== Your task ==
Where an entry holds an image, leave the image out; otherwise reproduce the entry exactly.

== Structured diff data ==
..............................
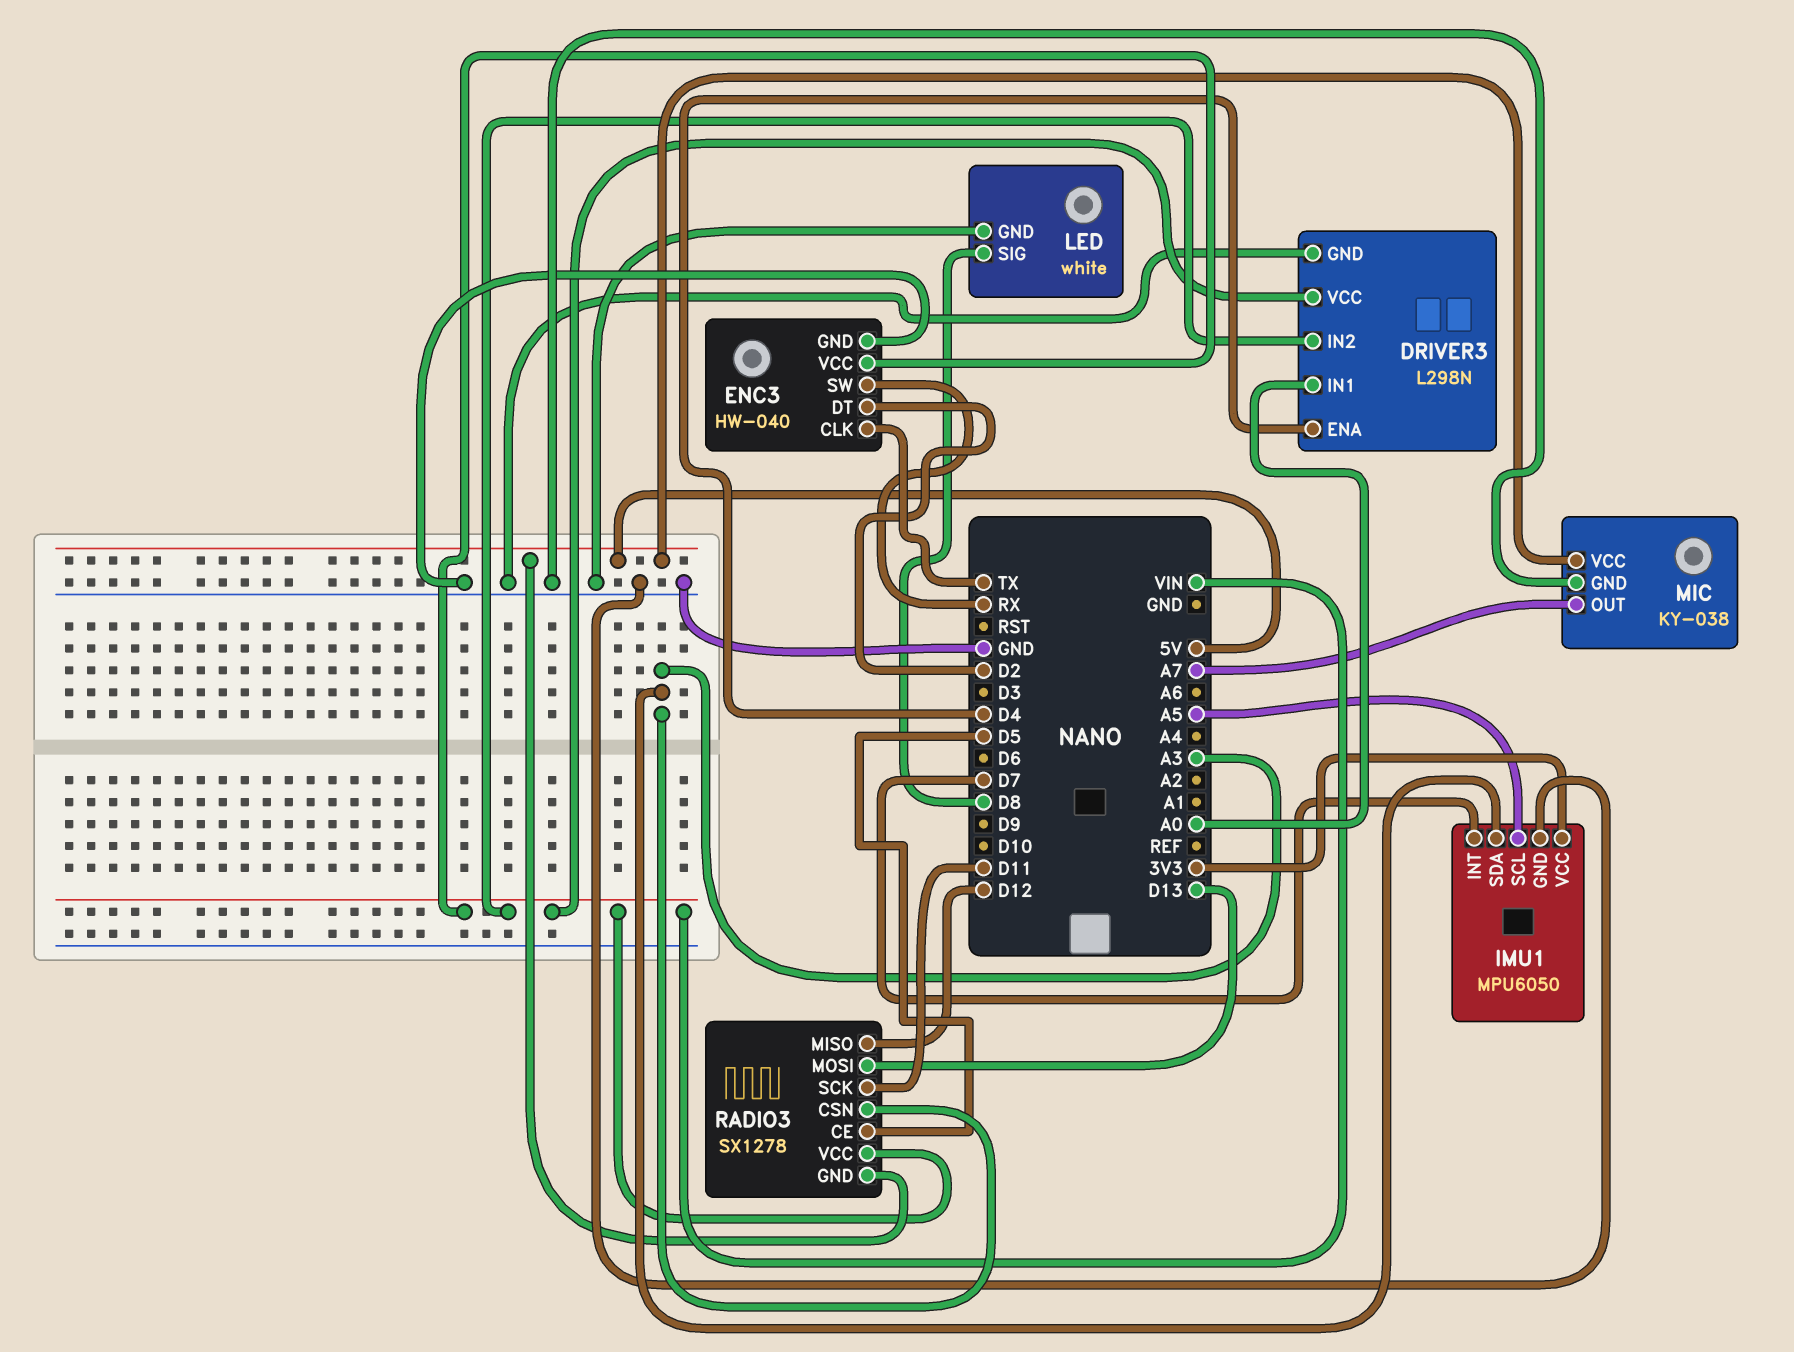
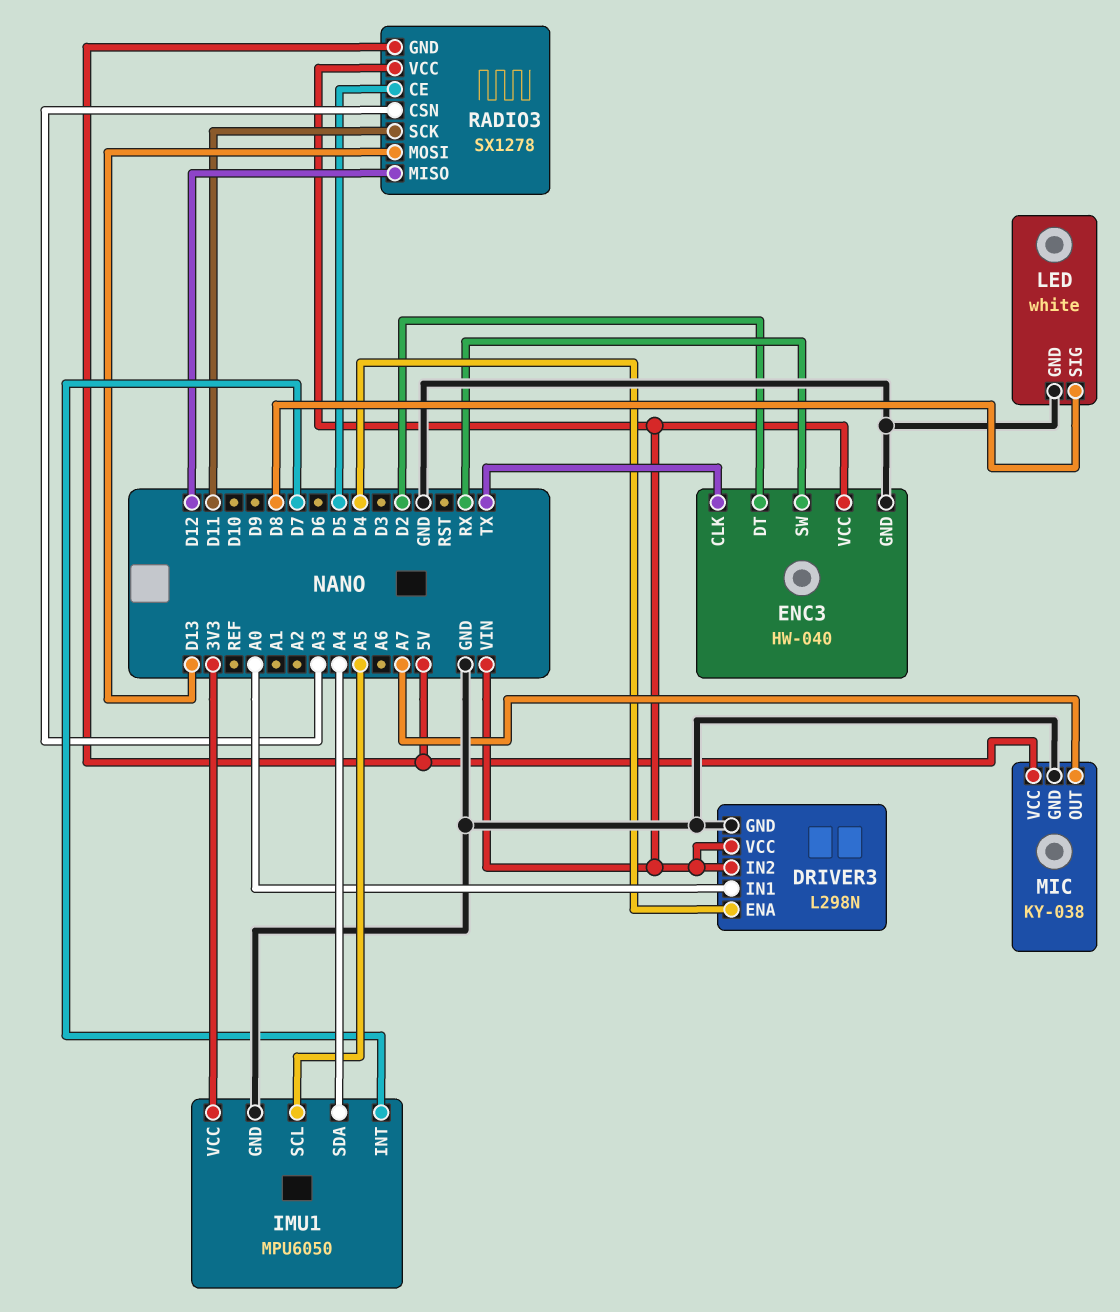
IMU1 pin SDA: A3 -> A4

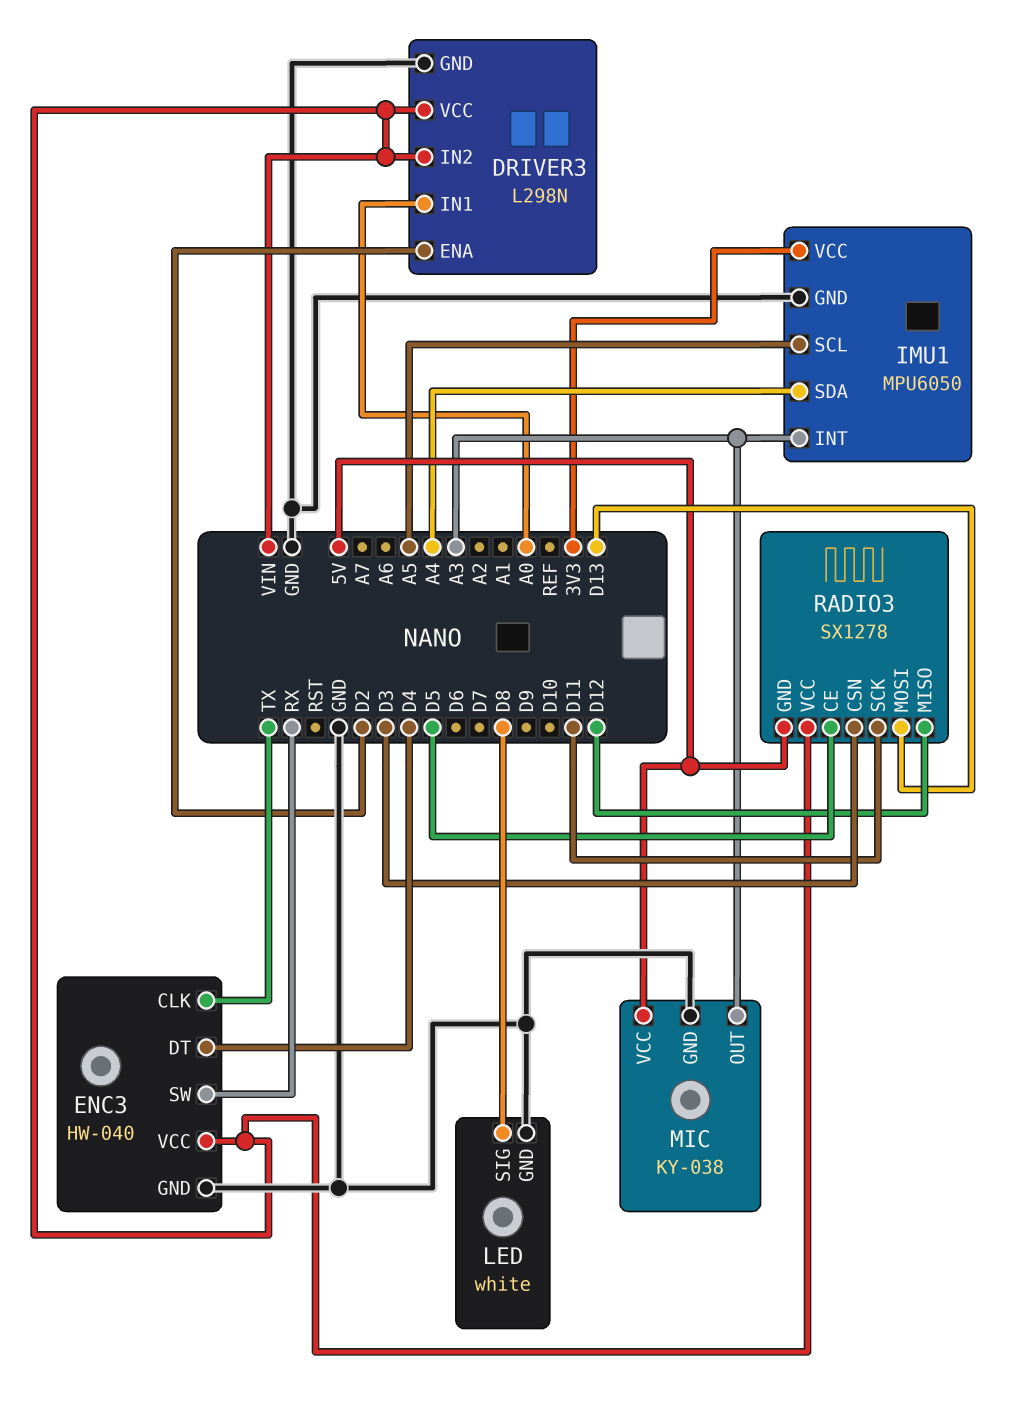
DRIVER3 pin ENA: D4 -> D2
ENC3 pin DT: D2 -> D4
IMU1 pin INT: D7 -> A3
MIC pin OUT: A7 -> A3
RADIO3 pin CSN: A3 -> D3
..............................
== Solution to this task ==
IMU1 pin SDA: A3 -> A4

DRIVER3 pin ENA: D4 -> D2
ENC3 pin DT: D2 -> D4
IMU1 pin INT: D7 -> A3
MIC pin OUT: A7 -> A3
RADIO3 pin CSN: A3 -> D3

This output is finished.